## WHAT THIS TASK INVOLVES
Starting with the line where "none -> white 1x1 brick [144,179,188,241]" appears, print every line through the end of the entries below exactly as it stands, and leave out the pictures.

## THE DATA

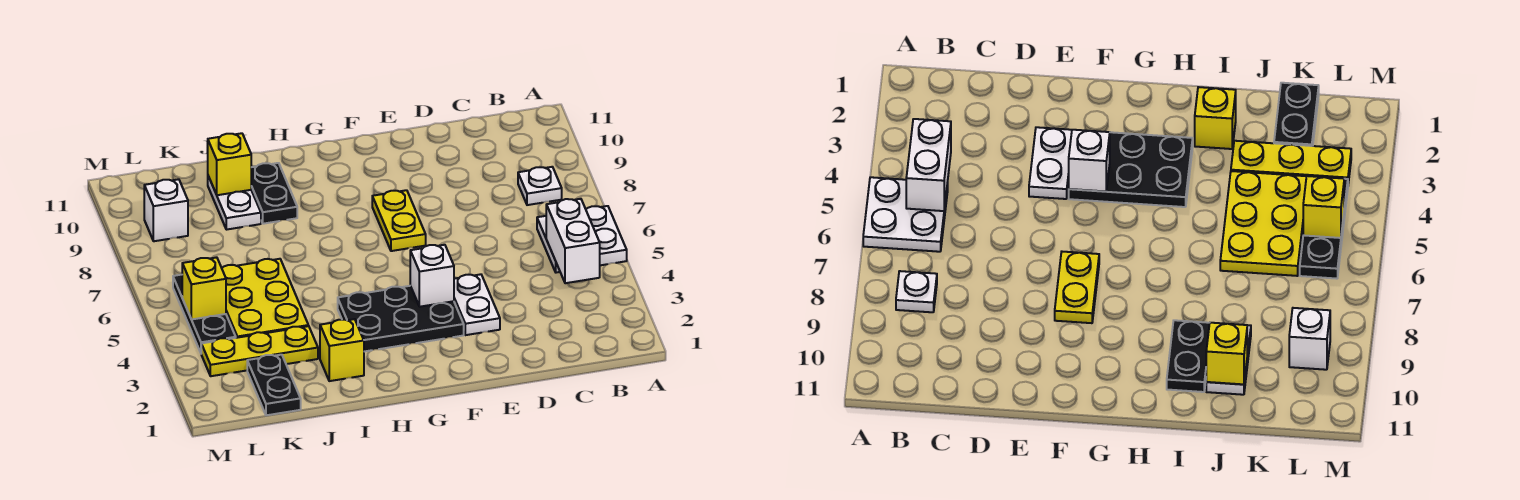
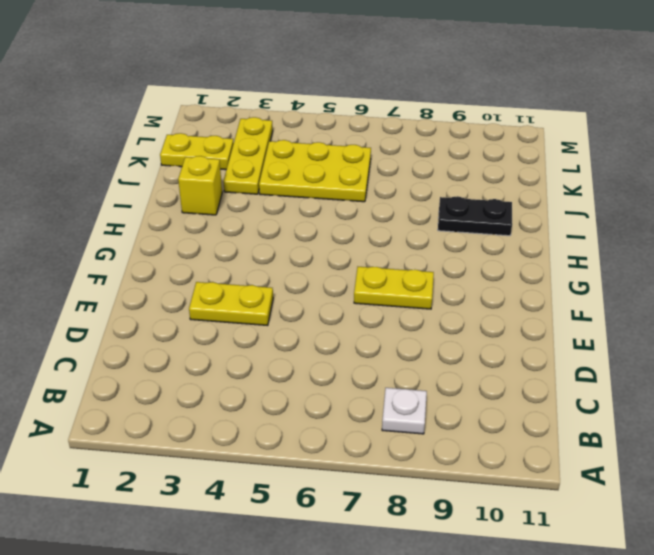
yellow 1x2 plate [189,282,273,326] -> white 1x2 plate [454,274,500,335]
yellow 1x2 plate [160,133,234,170] -> black 1x2 plate [247,355,301,415]
none -> white 2x2 plate [537,206,627,273]
none -> black 2x3 plate [338,286,464,352]
none -> white 1x2 plate [208,176,261,230]

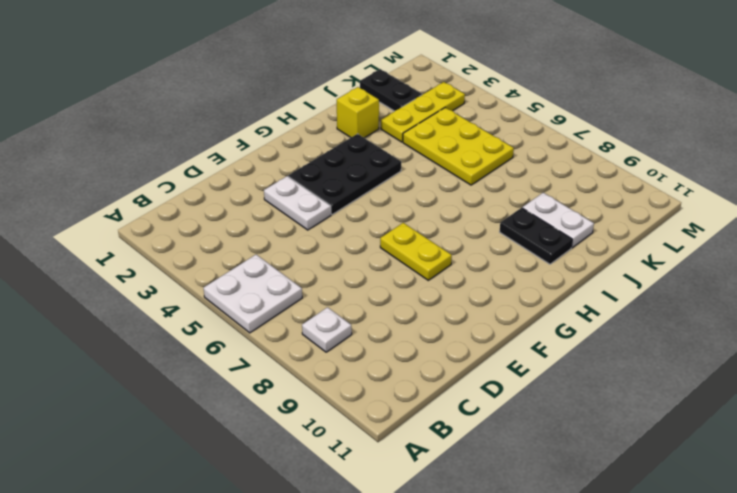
none -> black 1x3 plate [173,275,236,353]
none -> white 1x1 brick [144,179,188,241]
none -> white 1x2 brick [546,199,600,283]

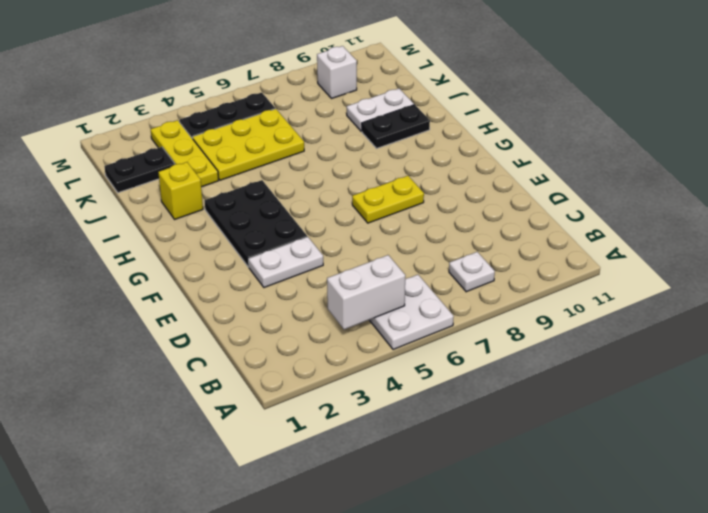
none -> white 1x1 brick [410,245,454,307]
none -> yellow 1x1 brick [208,133,251,195]
none -> yellow 1x1 brick [182,257,226,319]

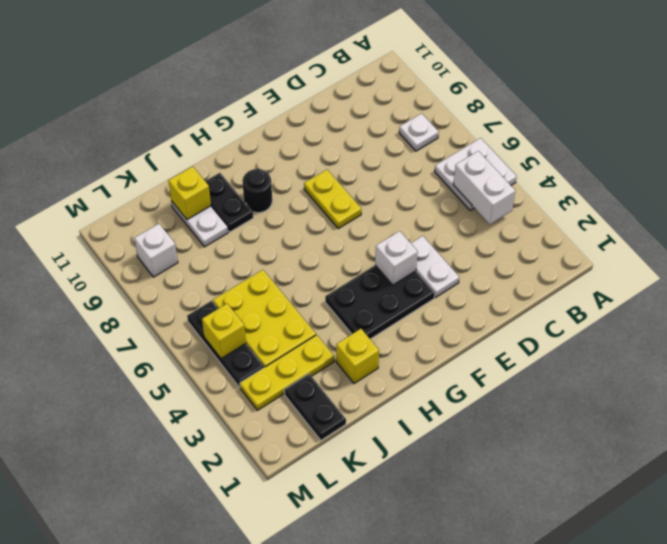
black 1x1 round brick [242,169,272,213] -> none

## OUTPUT OF THE EXERCISE
none -> white 1x1 brick [144,179,188,241]
none -> white 1x2 brick [546,199,600,283]

none -> white 1x1 brick [410,245,454,307]
none -> yellow 1x1 brick [208,133,251,195]
none -> yellow 1x1 brick [182,257,226,319]

black 1x1 round brick [242,169,272,213] -> none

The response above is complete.